### What to work on
Only the stretch below from the line holding "LED pin SIG: A1 -> D2" through the line holding "TEMP3: DS18B20 -> TMP36" should be restated, word for word and with both ends included; pictures stay out.

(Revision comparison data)
********
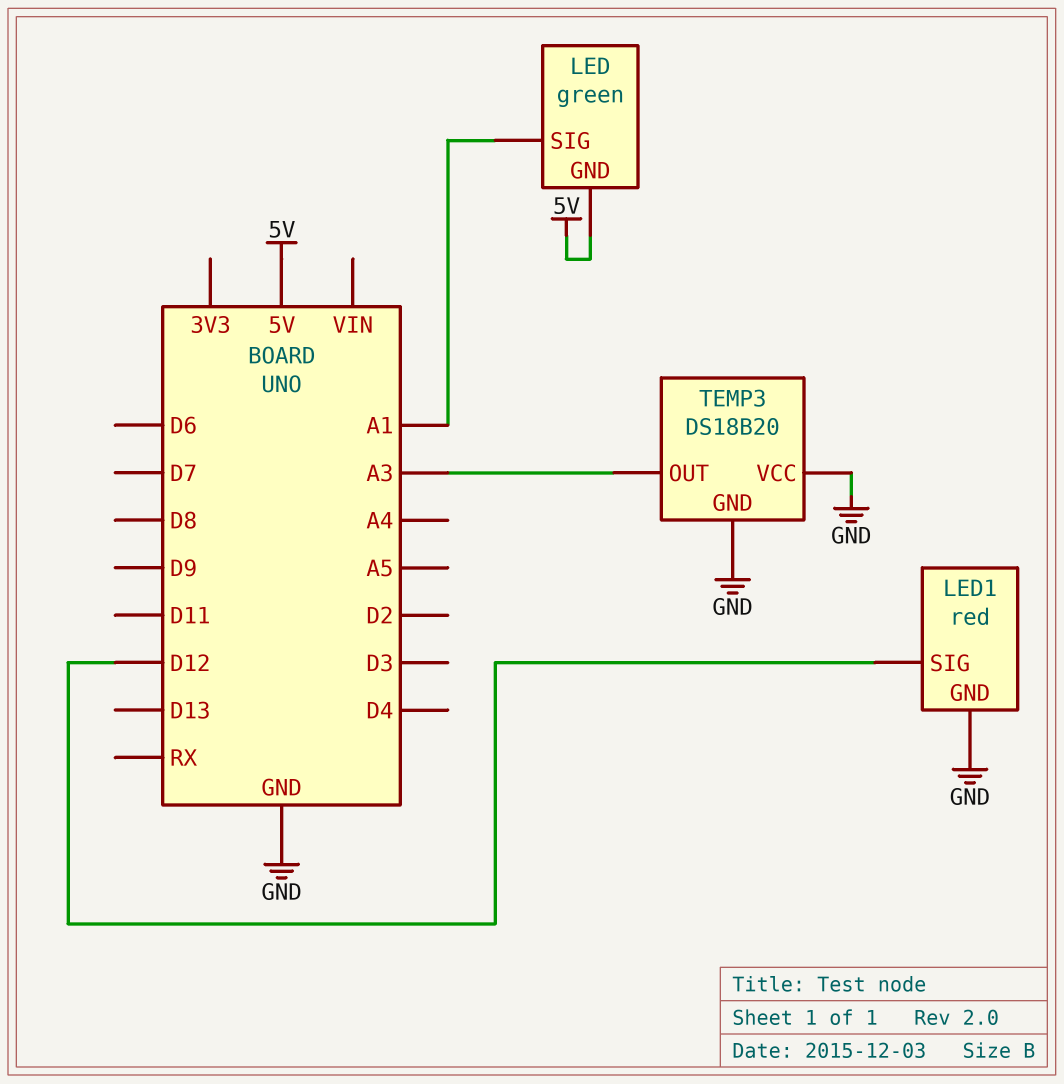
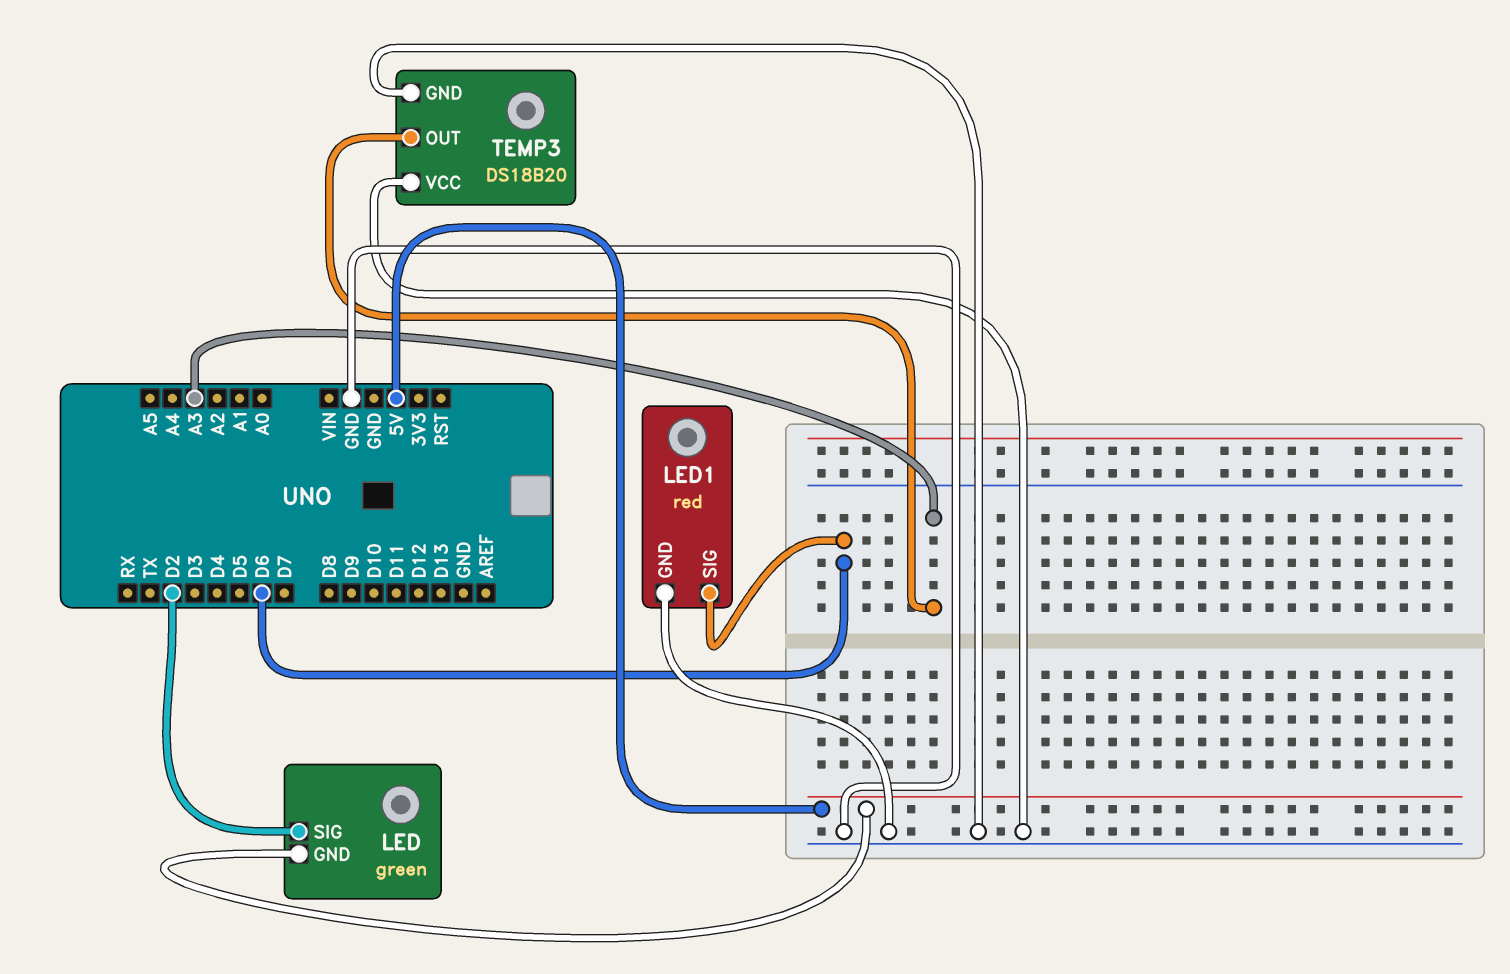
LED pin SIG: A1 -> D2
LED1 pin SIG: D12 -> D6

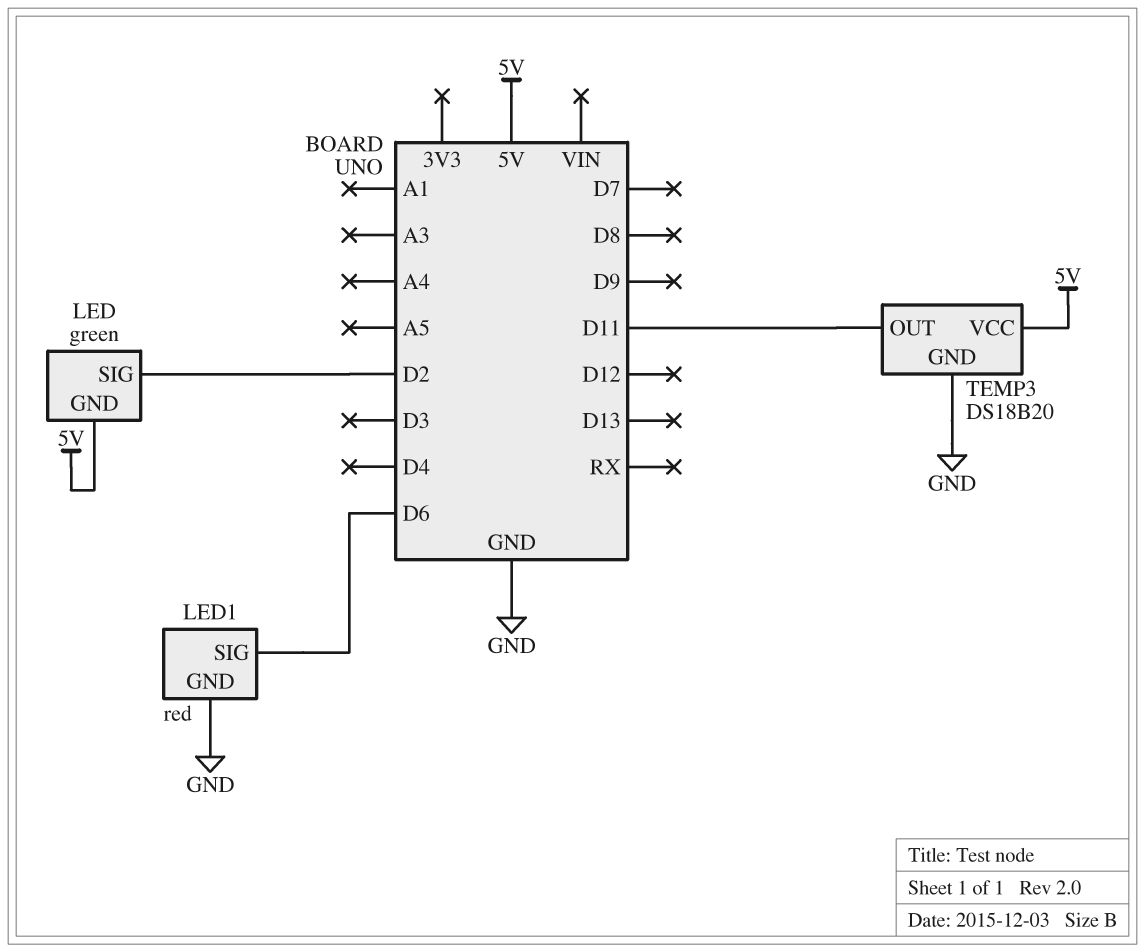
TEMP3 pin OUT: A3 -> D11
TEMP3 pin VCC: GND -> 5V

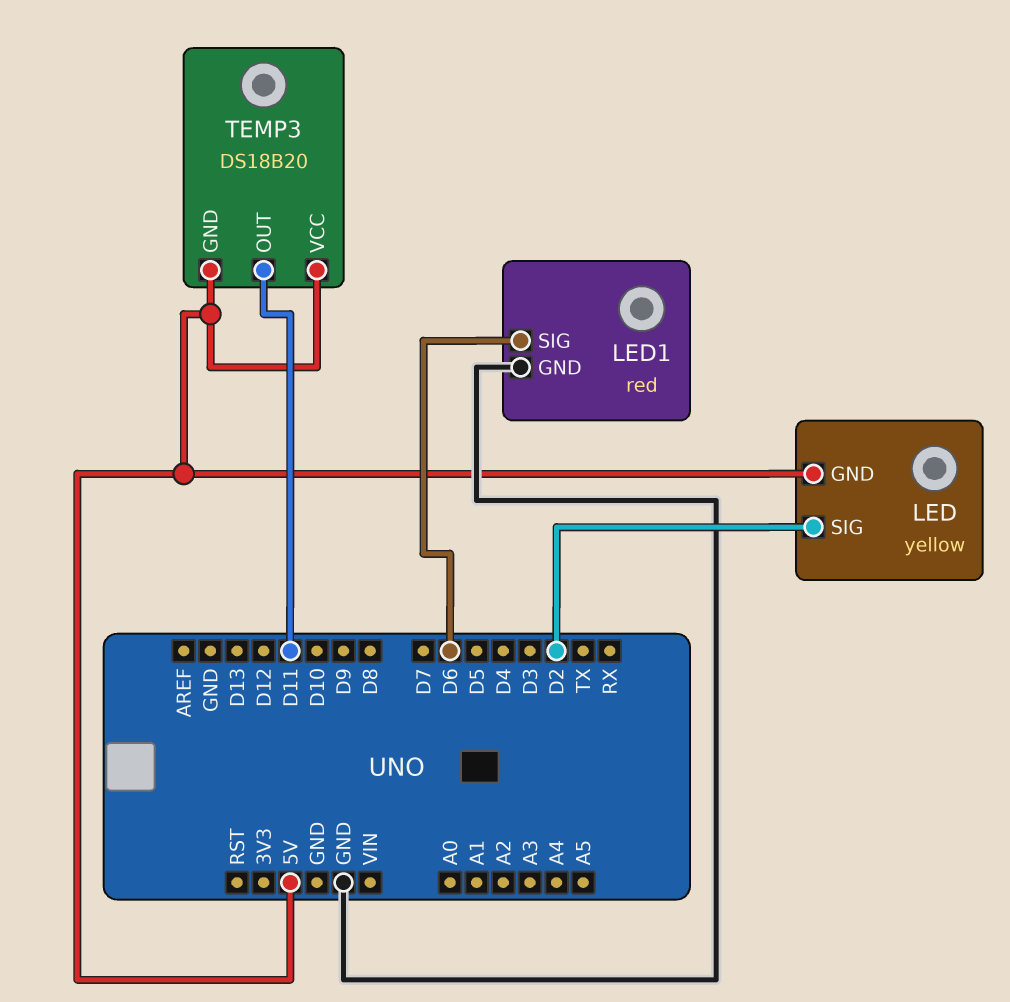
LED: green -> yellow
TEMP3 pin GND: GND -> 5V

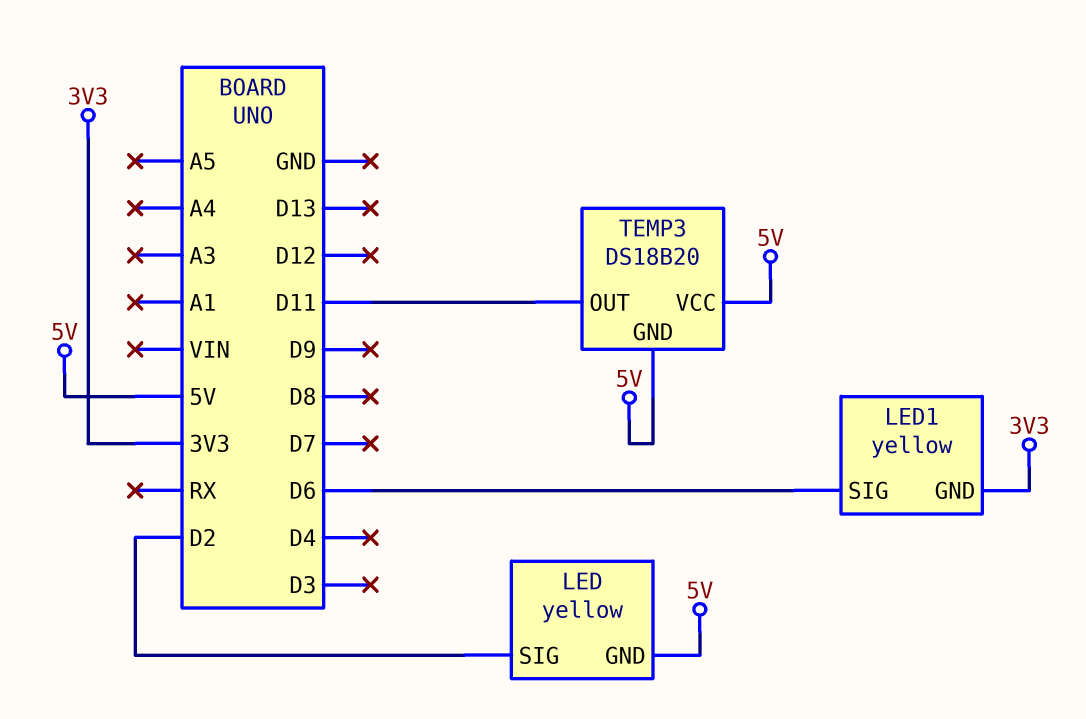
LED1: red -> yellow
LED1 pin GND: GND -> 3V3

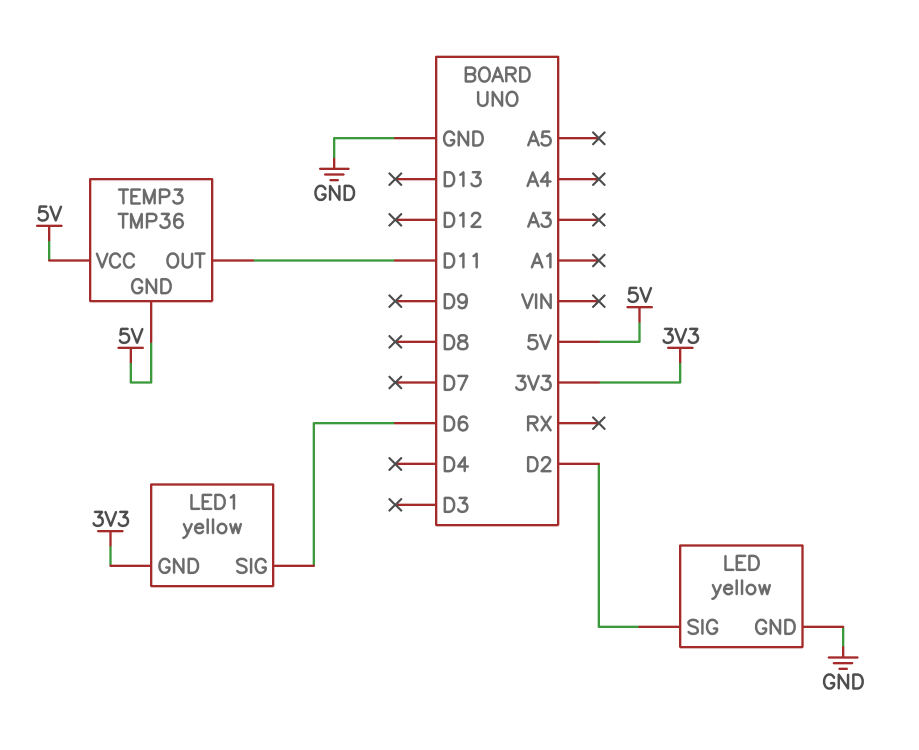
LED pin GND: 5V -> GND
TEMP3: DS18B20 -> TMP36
********
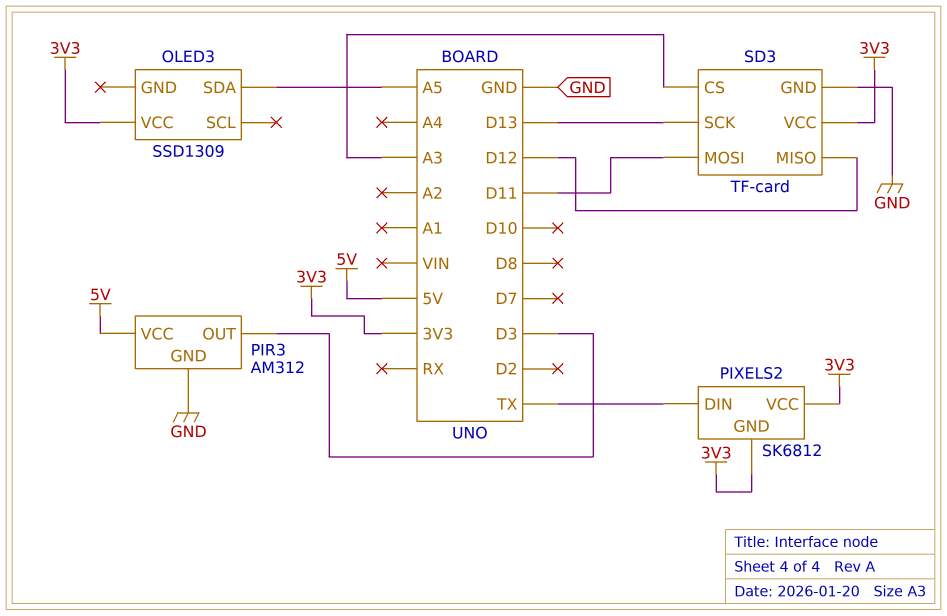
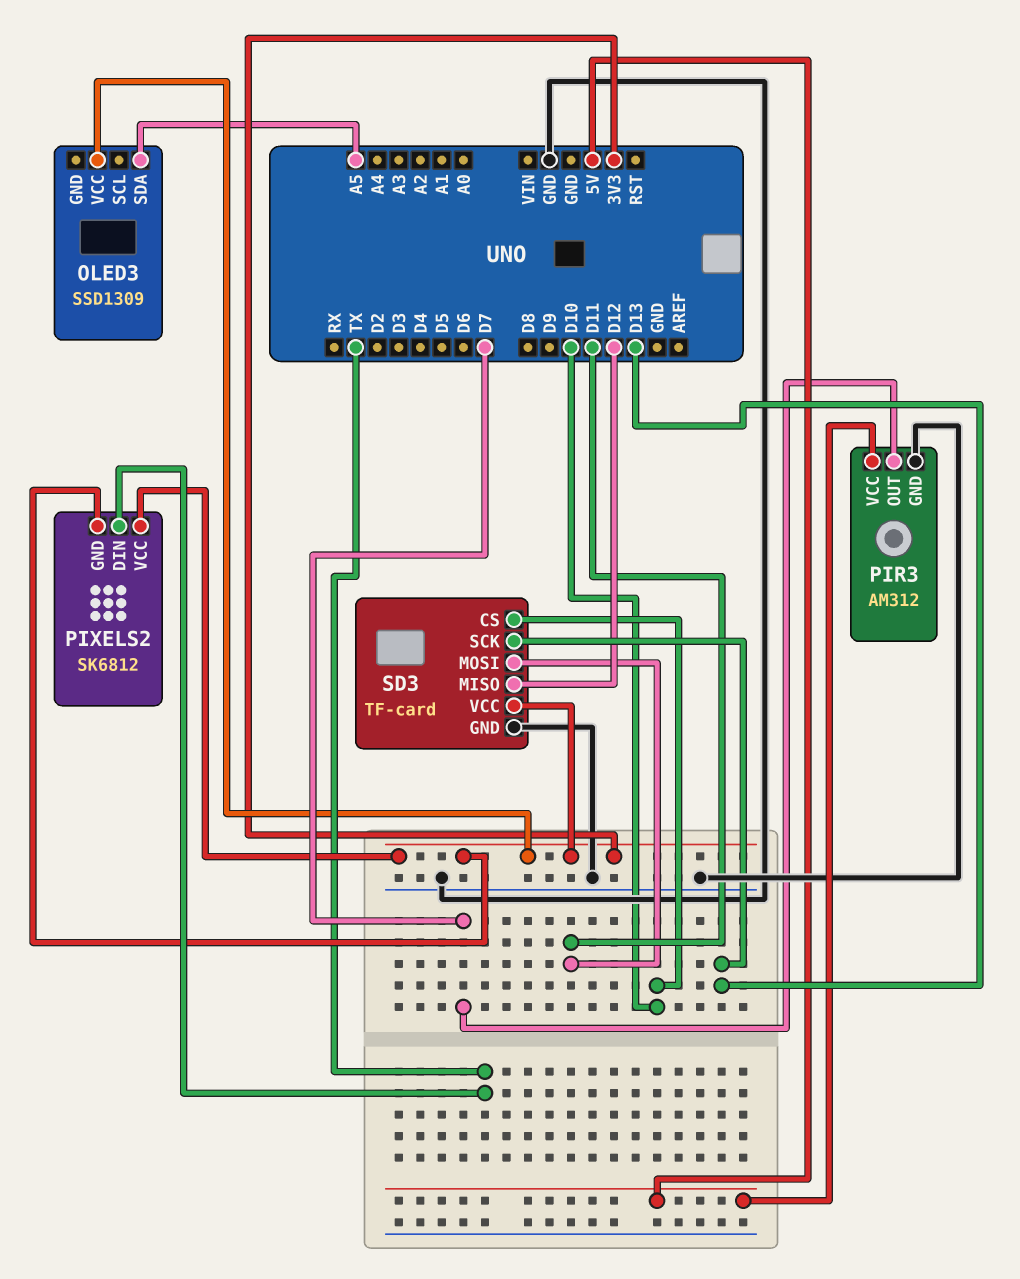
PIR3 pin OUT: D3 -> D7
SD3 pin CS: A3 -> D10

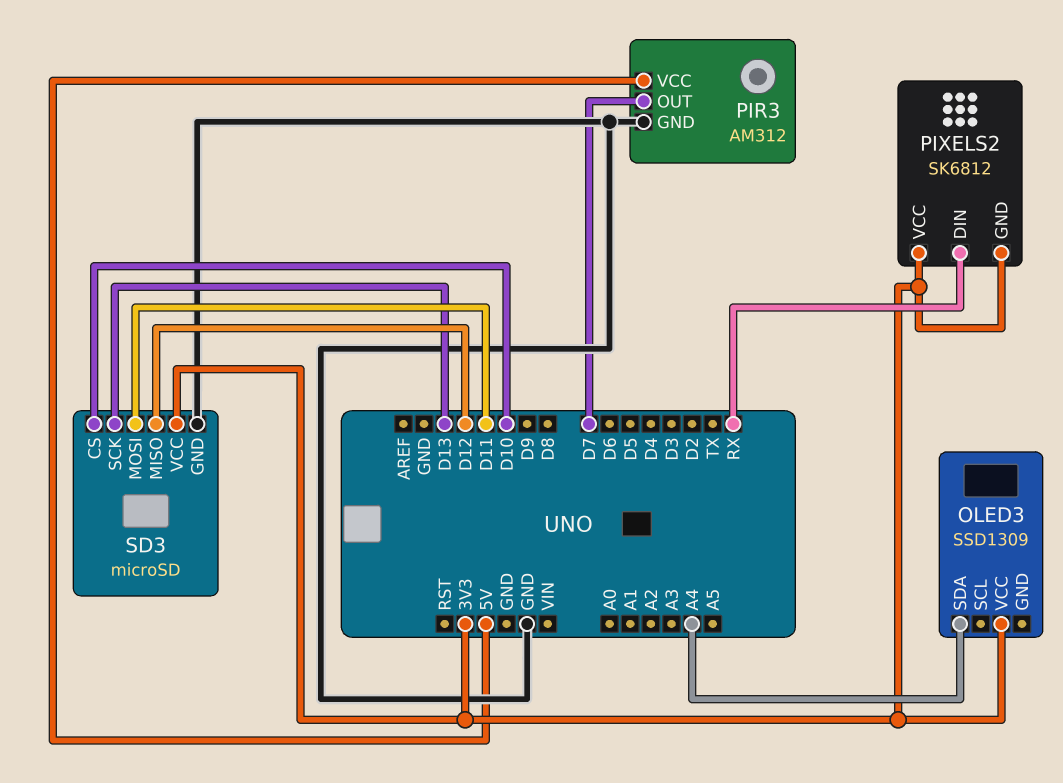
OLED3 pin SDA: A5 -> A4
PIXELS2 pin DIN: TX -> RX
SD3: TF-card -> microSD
********
### Result
LED pin SIG: A1 -> D2
LED1 pin SIG: D12 -> D6

TEMP3 pin OUT: A3 -> D11
TEMP3 pin VCC: GND -> 5V

LED: green -> yellow
TEMP3 pin GND: GND -> 5V

LED1: red -> yellow
LED1 pin GND: GND -> 3V3

LED pin GND: 5V -> GND
TEMP3: DS18B20 -> TMP36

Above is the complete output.